● Your assignment: The listing is to be duplicated in full, exactly as written.

● Data for review:
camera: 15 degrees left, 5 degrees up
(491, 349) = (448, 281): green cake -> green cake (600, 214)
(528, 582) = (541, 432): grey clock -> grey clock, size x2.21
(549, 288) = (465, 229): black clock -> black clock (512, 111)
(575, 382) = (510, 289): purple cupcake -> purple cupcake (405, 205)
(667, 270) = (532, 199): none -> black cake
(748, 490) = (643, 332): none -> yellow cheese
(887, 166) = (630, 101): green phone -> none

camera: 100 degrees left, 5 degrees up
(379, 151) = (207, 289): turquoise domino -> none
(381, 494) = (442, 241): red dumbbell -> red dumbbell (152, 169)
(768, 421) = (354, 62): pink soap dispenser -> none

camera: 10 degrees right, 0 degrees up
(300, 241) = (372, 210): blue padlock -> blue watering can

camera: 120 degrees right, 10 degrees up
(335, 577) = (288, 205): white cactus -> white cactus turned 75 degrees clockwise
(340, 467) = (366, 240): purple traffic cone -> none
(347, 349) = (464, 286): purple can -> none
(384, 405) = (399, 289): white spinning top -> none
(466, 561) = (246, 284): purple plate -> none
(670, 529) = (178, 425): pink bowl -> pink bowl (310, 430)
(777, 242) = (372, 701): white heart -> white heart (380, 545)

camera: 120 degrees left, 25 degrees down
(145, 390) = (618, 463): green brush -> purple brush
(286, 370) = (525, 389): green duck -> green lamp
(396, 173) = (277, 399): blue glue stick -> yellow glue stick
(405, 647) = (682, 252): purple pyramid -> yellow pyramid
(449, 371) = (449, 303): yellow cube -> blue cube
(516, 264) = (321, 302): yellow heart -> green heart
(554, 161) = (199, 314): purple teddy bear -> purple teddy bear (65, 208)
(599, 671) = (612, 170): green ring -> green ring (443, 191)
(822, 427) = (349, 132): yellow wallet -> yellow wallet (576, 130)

● Your solution:
camera: 15 degrees left, 5 degrees up
(491, 349) = (448, 281): green cake -> green cake (600, 214)
(528, 582) = (541, 432): grey clock -> grey clock, size x2.21
(549, 288) = (465, 229): black clock -> black clock (512, 111)
(575, 382) = (510, 289): purple cupcake -> purple cupcake (405, 205)
(667, 270) = (532, 199): none -> black cake
(748, 490) = (643, 332): none -> yellow cheese
(887, 166) = (630, 101): green phone -> none

camera: 100 degrees left, 5 degrees up
(379, 151) = (207, 289): turquoise domino -> none
(381, 494) = (442, 241): red dumbbell -> red dumbbell (152, 169)
(768, 421) = (354, 62): pink soap dispenser -> none

camera: 10 degrees right, 0 degrees up
(300, 241) = (372, 210): blue padlock -> blue watering can

camera: 120 degrees right, 10 degrees up
(335, 577) = (288, 205): white cactus -> white cactus turned 75 degrees clockwise
(340, 467) = (366, 240): purple traffic cone -> none
(347, 349) = (464, 286): purple can -> none
(384, 405) = (399, 289): white spinning top -> none
(466, 561) = (246, 284): purple plate -> none
(670, 529) = (178, 425): pink bowl -> pink bowl (310, 430)
(777, 242) = (372, 701): white heart -> white heart (380, 545)

camera: 120 degrees left, 25 degrees down
(145, 390) = (618, 463): green brush -> purple brush
(286, 370) = (525, 389): green duck -> green lamp
(396, 173) = (277, 399): blue glue stick -> yellow glue stick
(405, 647) = (682, 252): purple pyramid -> yellow pyramid
(449, 371) = (449, 303): yellow cube -> blue cube
(516, 264) = (321, 302): yellow heart -> green heart
(554, 161) = (199, 314): purple teddy bear -> purple teddy bear (65, 208)
(599, 671) = (612, 170): green ring -> green ring (443, 191)
(822, 427) = (349, 132): yellow wallet -> yellow wallet (576, 130)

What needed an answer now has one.